What to do:
Would you please copy exactly the line with "(366, 439) = (220, 343): orange" and all lines that follow it in the data below, through the last one?

[Stored data entries]
────────────────
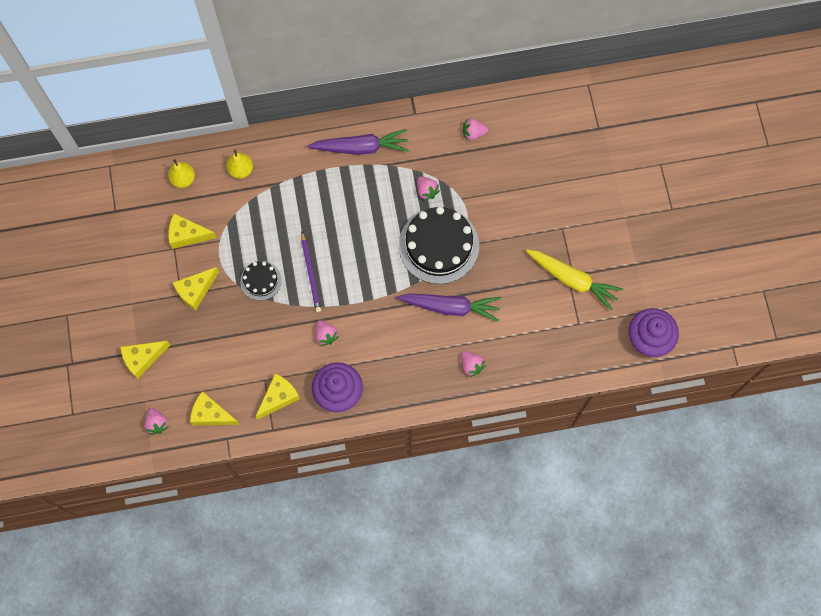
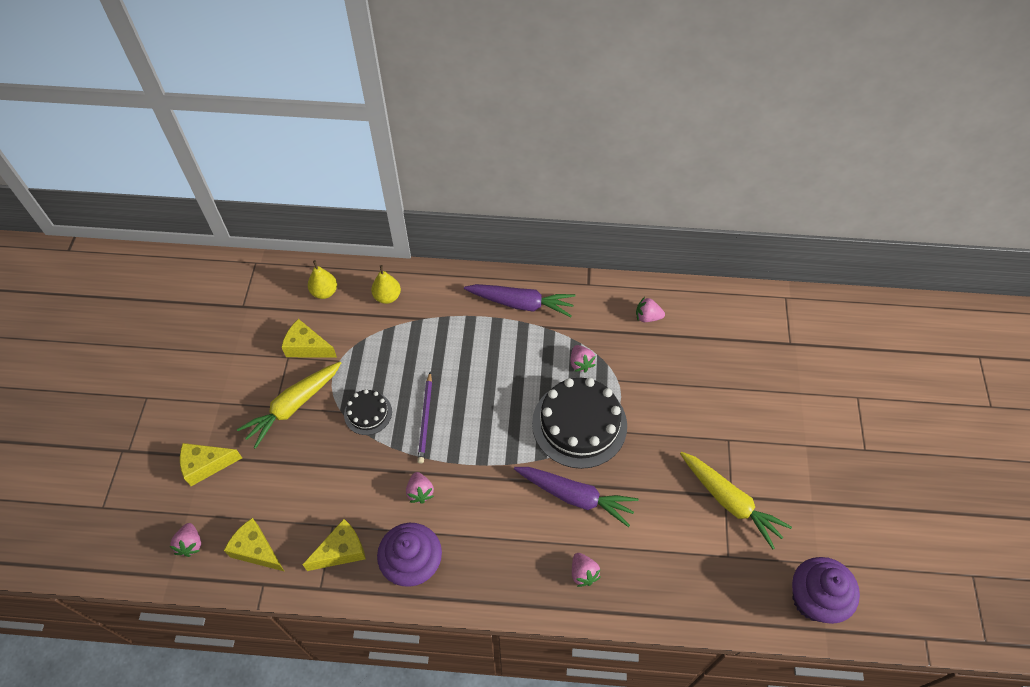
camera: 15 degrees right, 15 degrees down
(195, 290) = (293, 406): yellow cheese -> yellow carrot

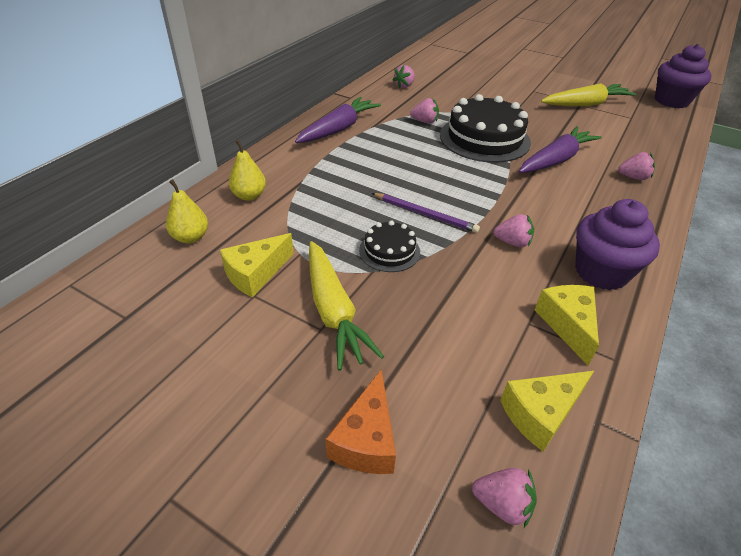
camera: 65 degrees left, 15 degrees down
(206, 465) = (366, 439): yellow cheese -> orange cheese

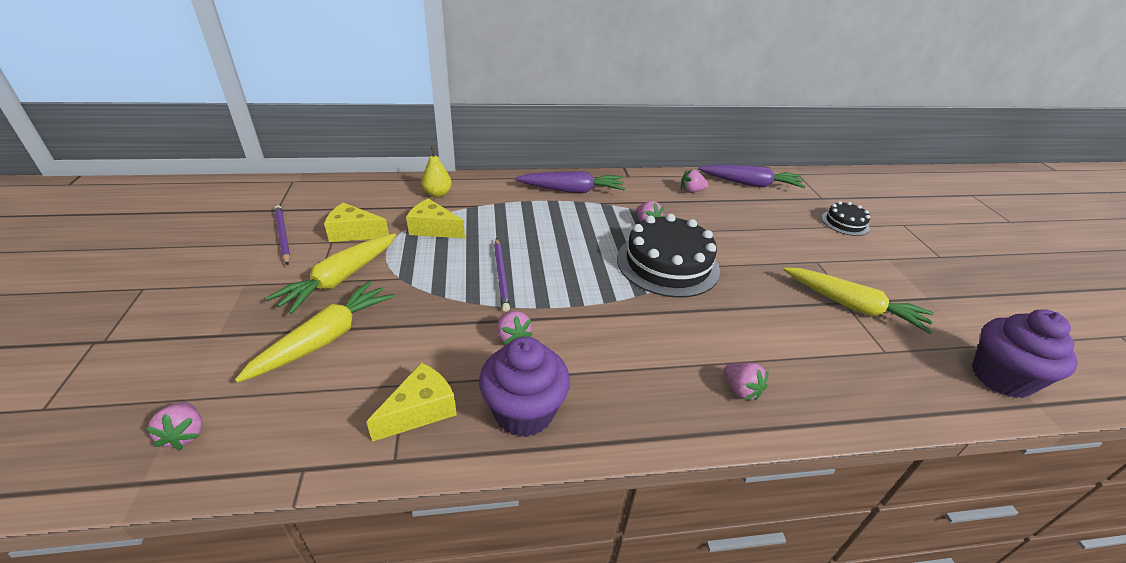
camera: 50 degrees right, 5 degrees down
(191, 237) = (370, 195): yellow pear -> none
(195, 329) = (283, 236): none -> purple pencil
(366, 439) = (220, 343): orange cheese -> none
(389, 251) = (433, 276): black cake -> black cake (845, 223)
(426, 352) = (325, 338): none -> yellow carrot
(540, 414) = (292, 427): yellow cheese -> yellow cheese (433, 229)
(556, 160) = (694, 320): purple carrot -> purple carrot (750, 184)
────────────────
Completed task:
(366, 439) = (220, 343): orange cheese -> none
(389, 251) = (433, 276): black cake -> black cake (845, 223)
(426, 352) = (325, 338): none -> yellow carrot
(540, 414) = (292, 427): yellow cheese -> yellow cheese (433, 229)
(556, 160) = (694, 320): purple carrot -> purple carrot (750, 184)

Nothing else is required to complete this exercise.